*Problem*:
The records that follow should be copied out exactly, pictures excluded.

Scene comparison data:

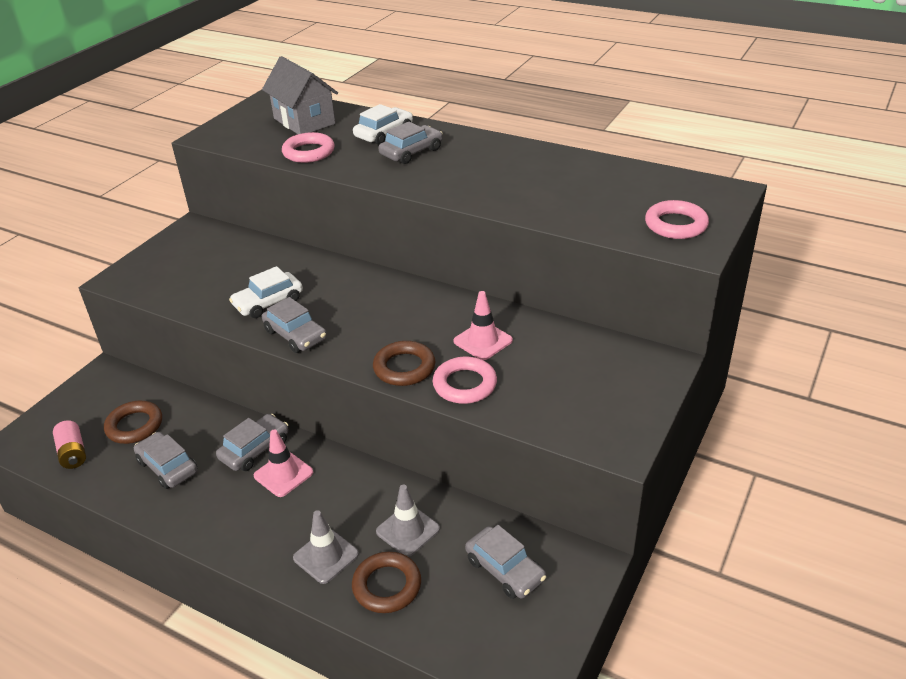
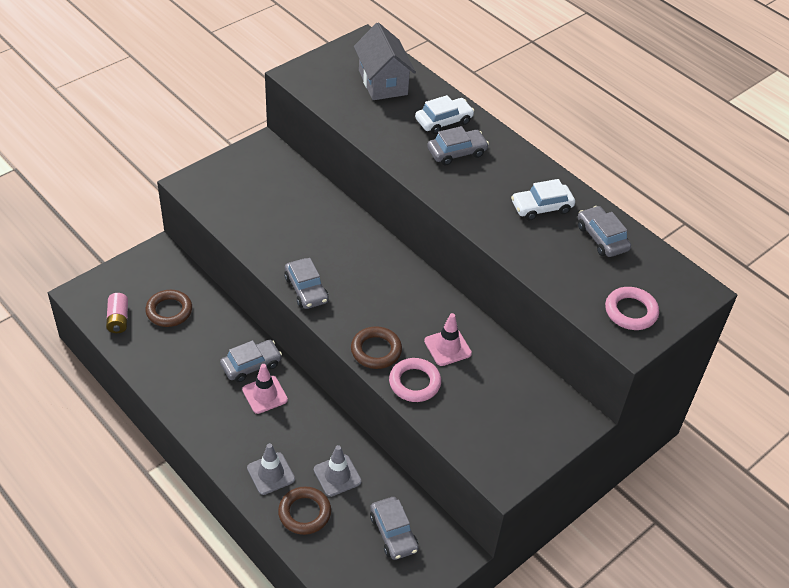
camera: 15 degrees right, 10 degrees up
(167, 467) = (183, 357): grey car -> grey car (601, 238)
(268, 302) = (297, 249): white car -> white car (541, 207)
(309, 152) = (372, 123): pink ring -> none

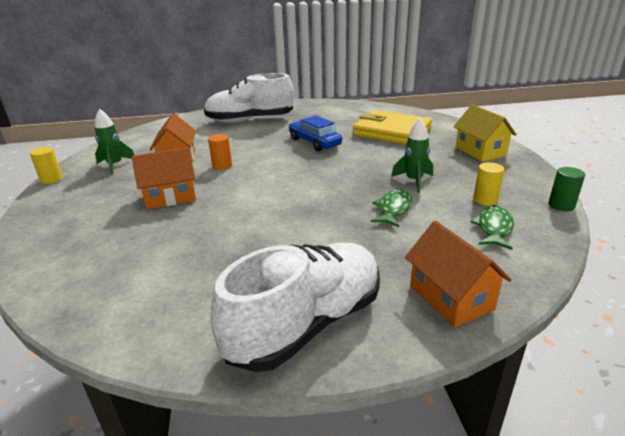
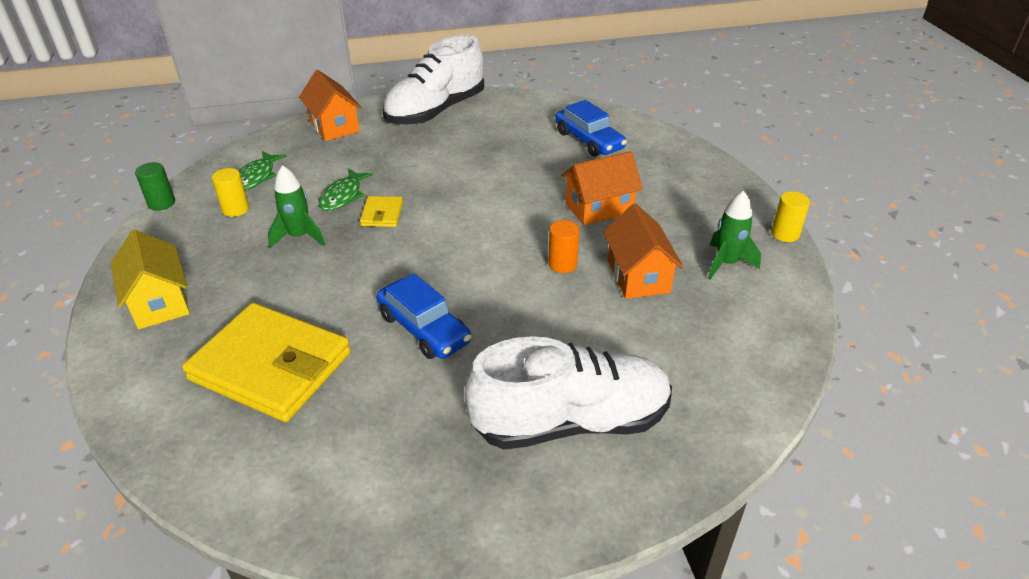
camera: 175 degrees right, 10 degrees up
(122, 264) = (589, 140): none -> blue car
(353, 195) = (382, 214): none -> yellow wallet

*Task response*:
camera: 15 degrees right, 10 degrees up
(167, 467) = (183, 357): grey car -> grey car (601, 238)
(268, 302) = (297, 249): white car -> white car (541, 207)
(309, 152) = (372, 123): pink ring -> none

camera: 175 degrees right, 10 degrees up
(122, 264) = (589, 140): none -> blue car
(353, 195) = (382, 214): none -> yellow wallet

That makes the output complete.